** DATA FOR THIS EXERCISE follows **
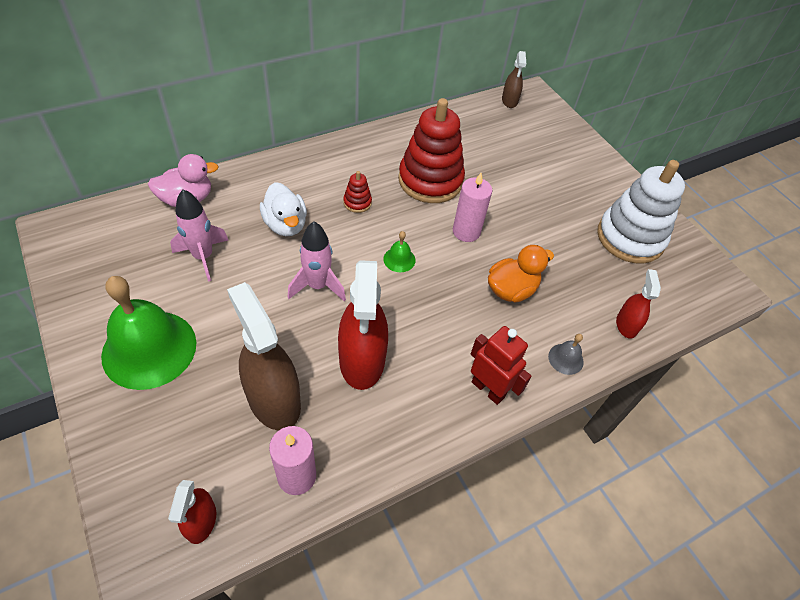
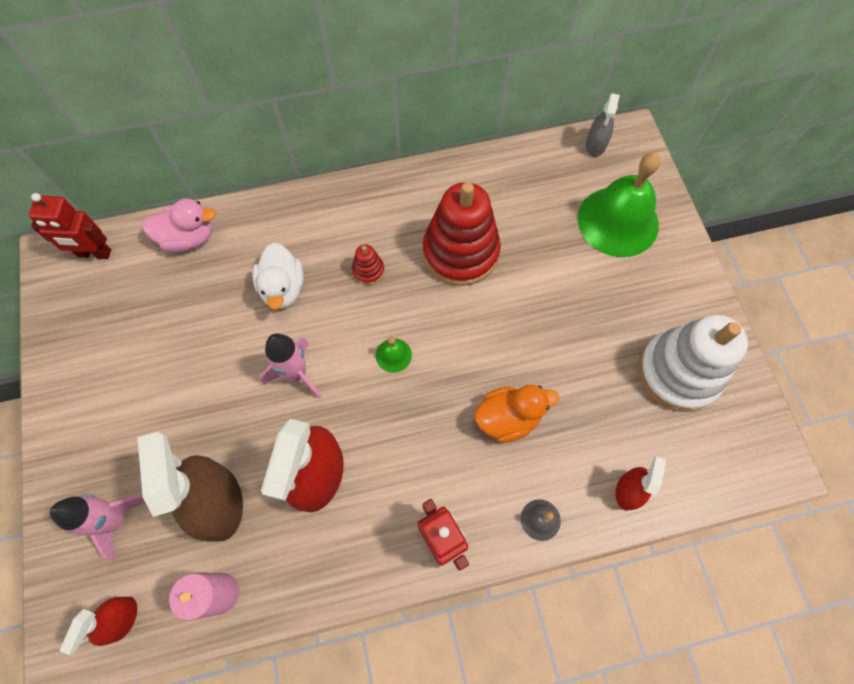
camera: 20 degrees right, 15 degrees up
(97, 222) = (94, 253): none -> red robot
(149, 349) = (114, 418): green bell -> green bell (618, 221)
(203, 257) = (189, 316): pink rocket -> pink rocket (116, 520)
(466, 231) = (481, 330): pink candle -> none
(509, 101) = (595, 145): brown spray bottle -> grey spray bottle

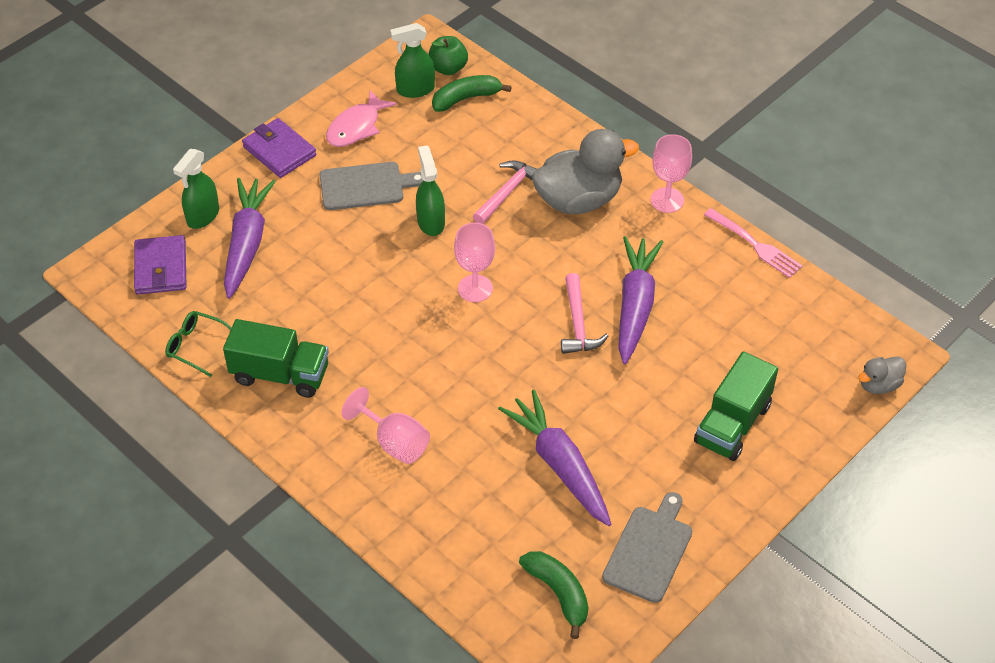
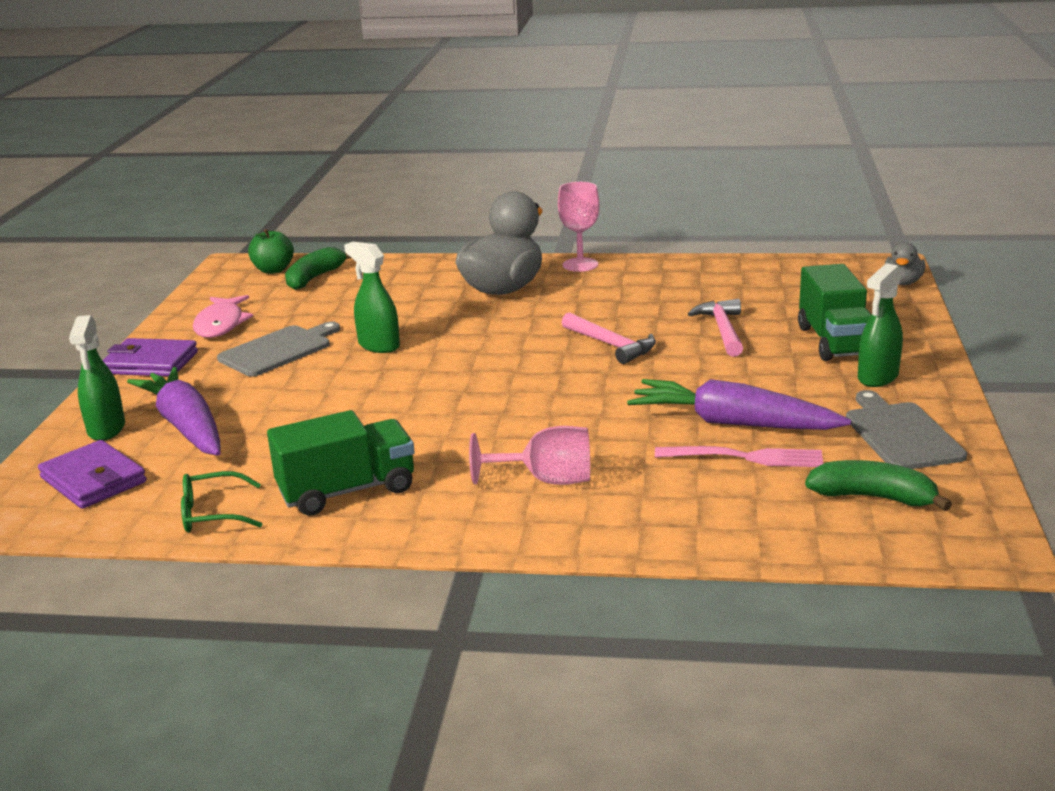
camera: 35 degrees left, 25 degrees down
(415, 89) = (255, 289): green spray bottle -> green spray bottle (877, 377)
(475, 288) = (482, 363): pink goblet -> none
(507, 192) = (430, 307): pink hammer -> pink hammer (722, 330)
(635, 305) = (644, 318): purple carrot -> none
(754, 244) = (687, 259): pink fork -> pink fork (744, 457)

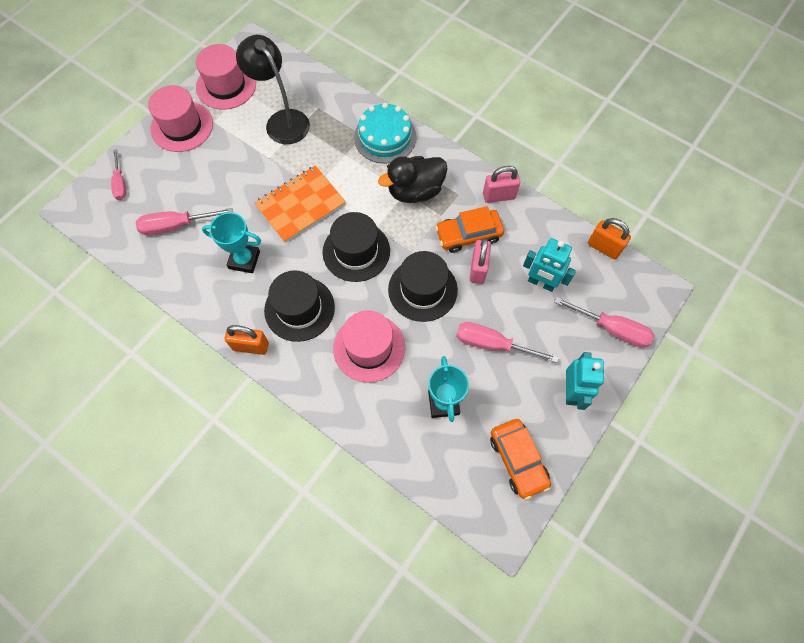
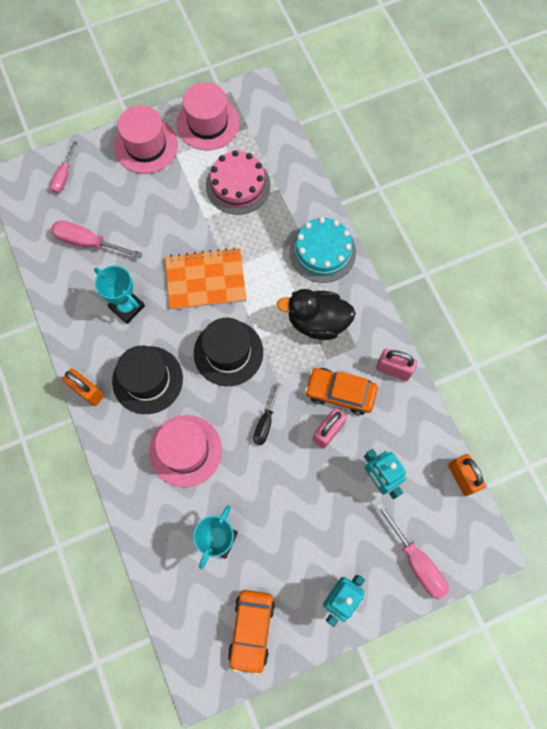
camera: 30 degrees right, 5 degrees up
(282, 120) = (238, 185): black lamp -> pink cake
(422, 289) = (265, 423): black hat -> black screwdriver
(491, 344) = (295, 510): pink screwdriver -> none

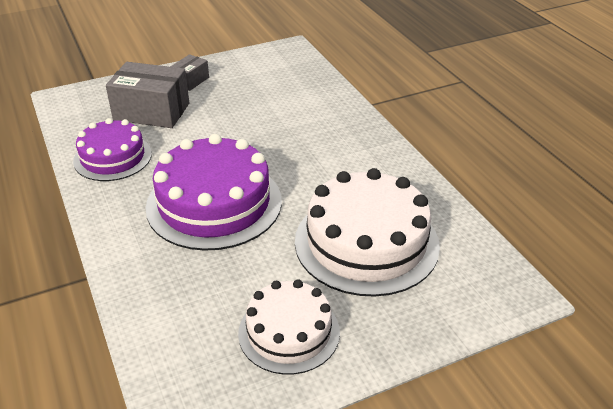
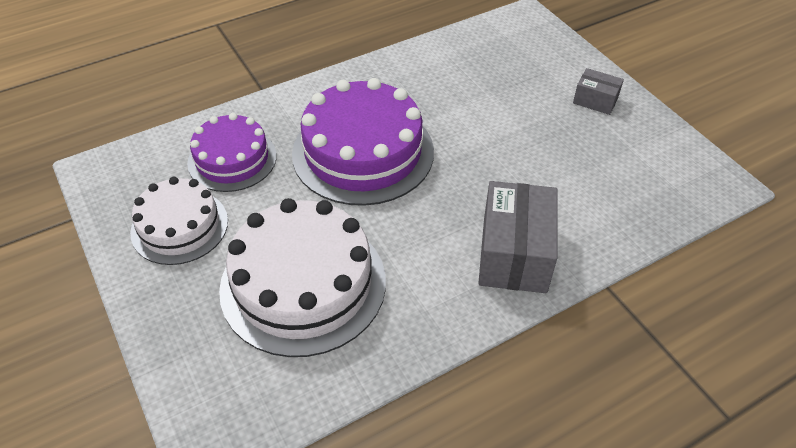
camera: 85 degrees right, 10 degrees up
(113, 157) = (429, 70): purple cake -> purple cake (232, 159)
(151, 112) = (519, 81): grey box -> grey box (514, 254)

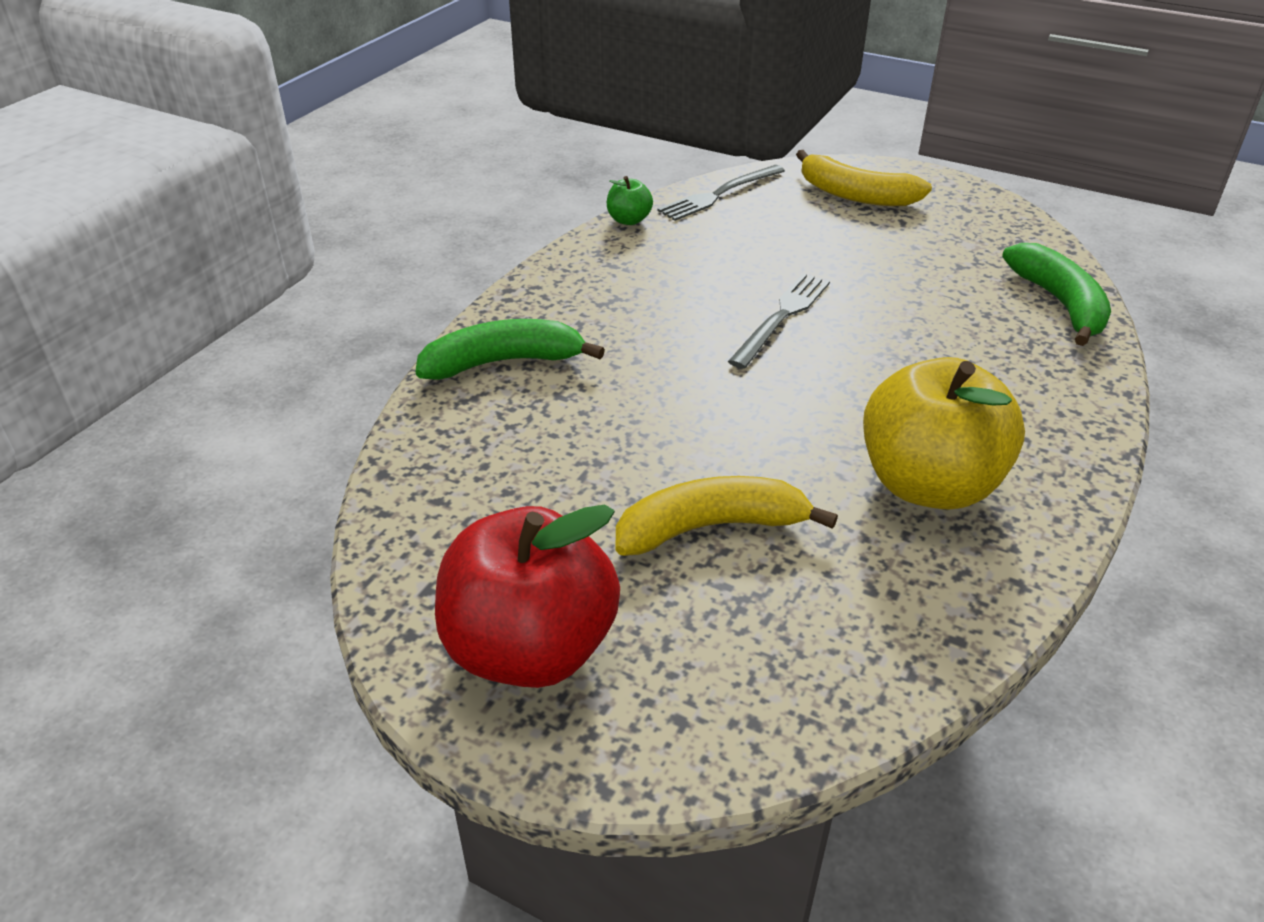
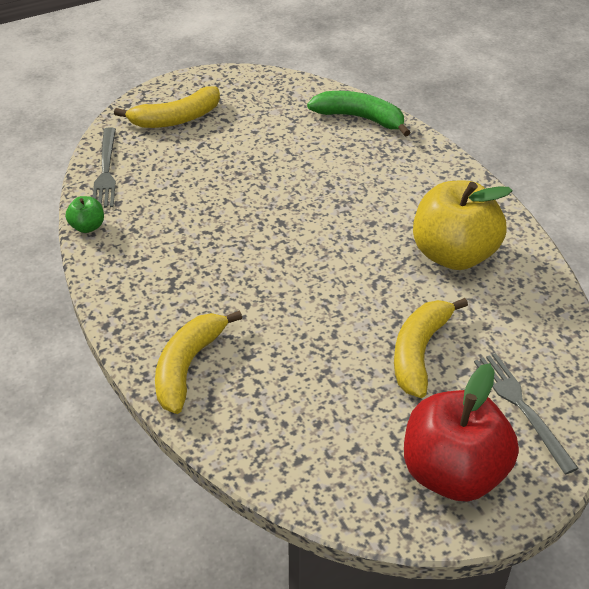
camera: 55 degrees left, 5 degrees up
(504, 362) = (188, 366): green banana -> yellow banana
(782, 317) = (267, 222): grey fork -> grey fork (522, 407)

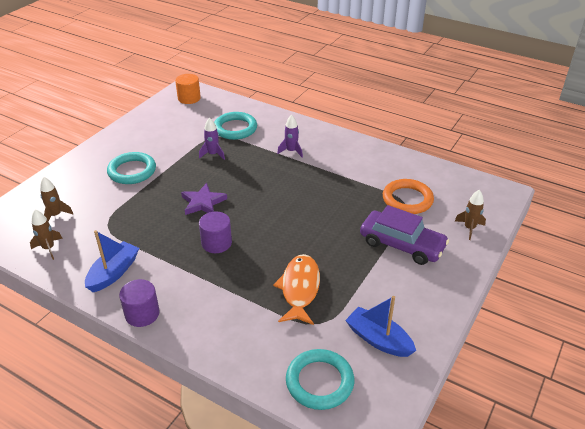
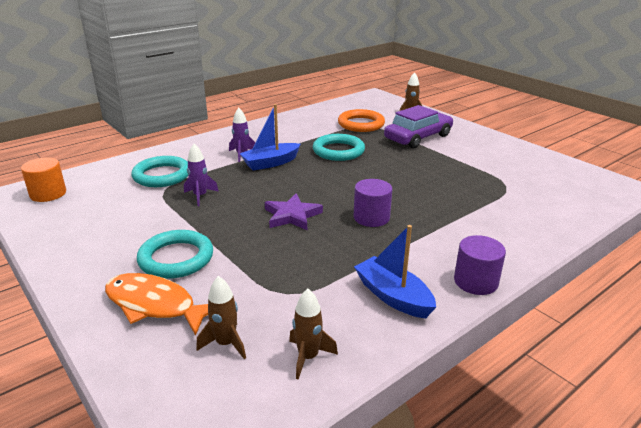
camera: 70 degrees left, 10 degrees down
(299, 289) = (460, 187): orange fish -> orange fish (155, 305)
(319, 382) = (576, 198): turquoise ring -> turquoise ring (338, 151)
(378, 339) = (528, 167): blue boat -> blue boat (271, 163)

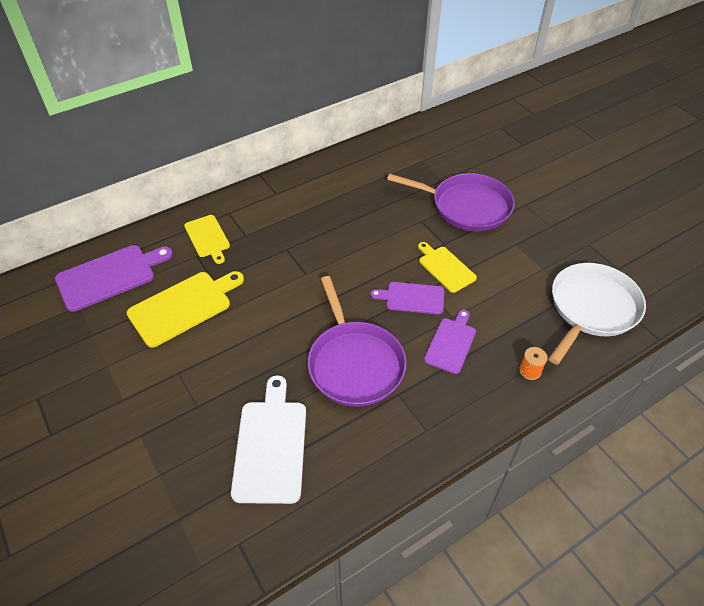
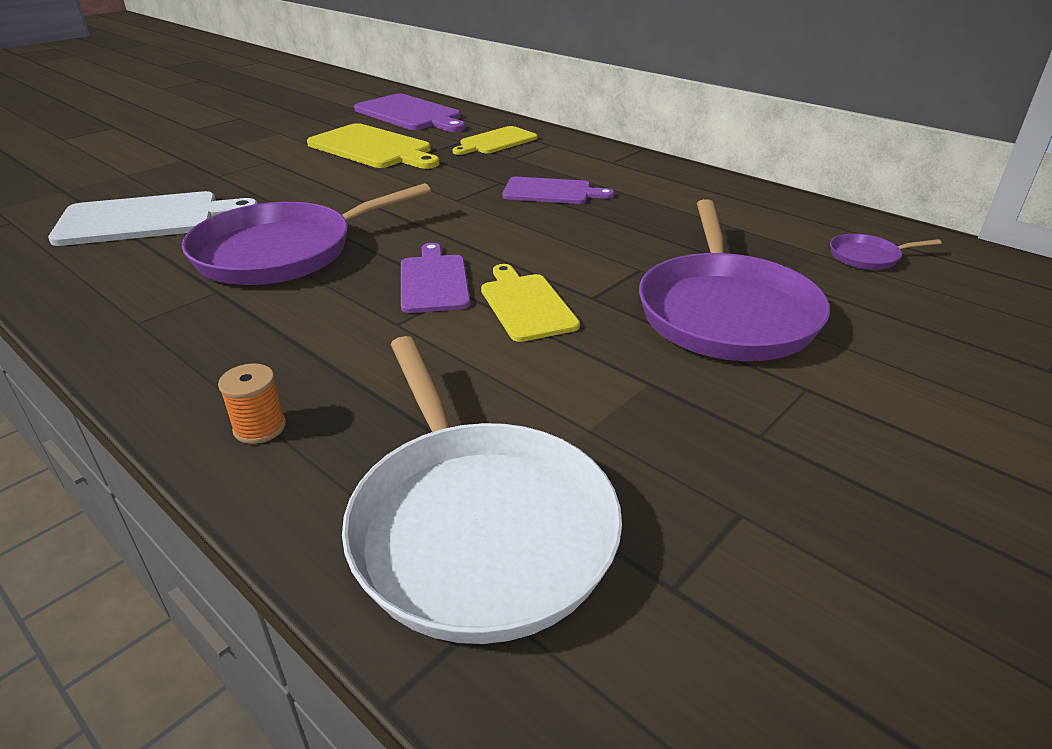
camera: 75 degrees right, 15 degrees down
(430, 148) = (867, 257): none -> purple pan
(445, 267) = (526, 305): yellow cutting board -> yellow cutting board turned 60 degrees counterclockwise
(451, 343) = (331, 328): purple cutting board -> purple cutting board (551, 192)
(591, 308) = (478, 527): white pan -> white pan turned 45 degrees clockwise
** End of DATA FOR THIS EXERCISE **
WHAT THE TASK REQUIRES
All lines in the entries above that include "bottle" should be found and copied.

ANSWER AREA
(509, 101) = (595, 145): brown spray bottle -> grey spray bottle
(415, 89) = (255, 289): green spray bottle -> green spray bottle (877, 377)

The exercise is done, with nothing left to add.